--- EXERCISE INPUT Enclosed Below ---

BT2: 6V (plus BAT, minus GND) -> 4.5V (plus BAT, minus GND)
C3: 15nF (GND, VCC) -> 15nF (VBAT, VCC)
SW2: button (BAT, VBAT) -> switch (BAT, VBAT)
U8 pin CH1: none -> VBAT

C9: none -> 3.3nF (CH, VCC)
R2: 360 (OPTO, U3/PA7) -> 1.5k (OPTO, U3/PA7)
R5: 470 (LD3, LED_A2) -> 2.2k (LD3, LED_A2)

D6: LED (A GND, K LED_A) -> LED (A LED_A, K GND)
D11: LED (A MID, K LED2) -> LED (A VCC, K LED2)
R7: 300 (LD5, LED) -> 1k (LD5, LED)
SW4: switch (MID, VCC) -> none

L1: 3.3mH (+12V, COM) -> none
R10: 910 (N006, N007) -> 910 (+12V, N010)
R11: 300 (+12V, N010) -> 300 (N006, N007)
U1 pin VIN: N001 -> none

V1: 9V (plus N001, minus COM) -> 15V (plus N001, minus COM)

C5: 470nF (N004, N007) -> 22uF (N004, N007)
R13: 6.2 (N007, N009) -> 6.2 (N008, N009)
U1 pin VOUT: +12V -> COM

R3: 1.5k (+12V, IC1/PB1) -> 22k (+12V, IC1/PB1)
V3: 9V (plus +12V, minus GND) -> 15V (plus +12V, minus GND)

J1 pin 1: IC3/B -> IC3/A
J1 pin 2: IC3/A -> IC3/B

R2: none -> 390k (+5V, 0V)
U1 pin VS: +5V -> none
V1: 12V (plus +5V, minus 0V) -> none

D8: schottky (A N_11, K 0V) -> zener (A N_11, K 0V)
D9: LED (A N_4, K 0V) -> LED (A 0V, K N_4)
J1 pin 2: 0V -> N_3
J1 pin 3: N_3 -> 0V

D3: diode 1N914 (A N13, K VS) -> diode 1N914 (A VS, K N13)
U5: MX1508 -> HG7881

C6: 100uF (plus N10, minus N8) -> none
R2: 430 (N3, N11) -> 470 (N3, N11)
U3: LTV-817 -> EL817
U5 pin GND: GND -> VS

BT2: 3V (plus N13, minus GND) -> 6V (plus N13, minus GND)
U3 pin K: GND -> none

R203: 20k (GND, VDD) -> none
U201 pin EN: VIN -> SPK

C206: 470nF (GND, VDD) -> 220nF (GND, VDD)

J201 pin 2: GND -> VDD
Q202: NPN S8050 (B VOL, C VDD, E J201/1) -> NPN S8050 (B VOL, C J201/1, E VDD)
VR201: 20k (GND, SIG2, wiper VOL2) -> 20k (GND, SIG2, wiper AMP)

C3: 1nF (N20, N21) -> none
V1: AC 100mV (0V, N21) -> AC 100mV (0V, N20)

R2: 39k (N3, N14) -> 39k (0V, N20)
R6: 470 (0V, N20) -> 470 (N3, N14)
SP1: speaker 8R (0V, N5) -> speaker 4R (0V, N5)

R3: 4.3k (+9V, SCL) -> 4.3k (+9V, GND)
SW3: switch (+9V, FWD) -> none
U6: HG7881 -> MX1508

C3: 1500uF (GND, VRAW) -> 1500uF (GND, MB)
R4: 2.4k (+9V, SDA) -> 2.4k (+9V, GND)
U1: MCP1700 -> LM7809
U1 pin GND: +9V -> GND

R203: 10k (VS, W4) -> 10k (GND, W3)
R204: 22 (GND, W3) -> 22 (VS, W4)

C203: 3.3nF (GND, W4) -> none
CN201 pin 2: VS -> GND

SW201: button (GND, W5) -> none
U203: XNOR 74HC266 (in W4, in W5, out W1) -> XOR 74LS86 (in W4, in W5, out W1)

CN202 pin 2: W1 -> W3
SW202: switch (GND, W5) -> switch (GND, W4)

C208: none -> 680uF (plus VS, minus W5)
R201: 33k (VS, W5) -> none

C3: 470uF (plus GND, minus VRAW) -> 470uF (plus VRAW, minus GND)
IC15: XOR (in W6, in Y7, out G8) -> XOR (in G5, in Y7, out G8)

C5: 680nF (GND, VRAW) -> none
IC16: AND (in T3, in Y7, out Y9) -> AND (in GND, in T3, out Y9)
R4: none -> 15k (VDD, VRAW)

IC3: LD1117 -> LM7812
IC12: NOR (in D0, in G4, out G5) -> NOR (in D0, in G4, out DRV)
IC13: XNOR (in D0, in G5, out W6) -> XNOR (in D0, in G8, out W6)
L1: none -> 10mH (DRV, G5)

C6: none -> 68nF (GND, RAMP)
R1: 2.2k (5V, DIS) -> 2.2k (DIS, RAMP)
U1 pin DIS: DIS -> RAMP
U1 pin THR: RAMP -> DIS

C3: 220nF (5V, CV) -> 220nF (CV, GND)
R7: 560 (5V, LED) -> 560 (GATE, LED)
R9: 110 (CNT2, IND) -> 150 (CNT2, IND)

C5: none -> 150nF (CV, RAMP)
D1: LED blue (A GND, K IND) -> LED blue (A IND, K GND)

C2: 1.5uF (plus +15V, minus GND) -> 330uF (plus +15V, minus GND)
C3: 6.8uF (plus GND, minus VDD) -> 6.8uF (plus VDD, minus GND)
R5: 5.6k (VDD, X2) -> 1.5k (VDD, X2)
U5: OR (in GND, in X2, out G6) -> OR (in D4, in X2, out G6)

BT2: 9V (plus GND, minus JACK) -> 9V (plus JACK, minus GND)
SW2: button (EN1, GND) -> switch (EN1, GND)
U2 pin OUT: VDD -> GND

--- End of Enclosed EXERCISE INPUT ---

# WHAT TO WORK ON
In the entries above, please find the line with "SW202: switch (GND, W5) -> switch (GND, W4)" and the line with "R1: 2.2k (5V, DIS) -> 2.2k (DIS, RAMP)", then write out exactly those two lines and every line between them, and nothing more.

# TASK RESULT
SW202: switch (GND, W5) -> switch (GND, W4)

C208: none -> 680uF (plus VS, minus W5)
R201: 33k (VS, W5) -> none

C3: 470uF (plus GND, minus VRAW) -> 470uF (plus VRAW, minus GND)
IC15: XOR (in W6, in Y7, out G8) -> XOR (in G5, in Y7, out G8)

C5: 680nF (GND, VRAW) -> none
IC16: AND (in T3, in Y7, out Y9) -> AND (in GND, in T3, out Y9)
R4: none -> 15k (VDD, VRAW)

IC3: LD1117 -> LM7812
IC12: NOR (in D0, in G4, out G5) -> NOR (in D0, in G4, out DRV)
IC13: XNOR (in D0, in G5, out W6) -> XNOR (in D0, in G8, out W6)
L1: none -> 10mH (DRV, G5)

C6: none -> 68nF (GND, RAMP)
R1: 2.2k (5V, DIS) -> 2.2k (DIS, RAMP)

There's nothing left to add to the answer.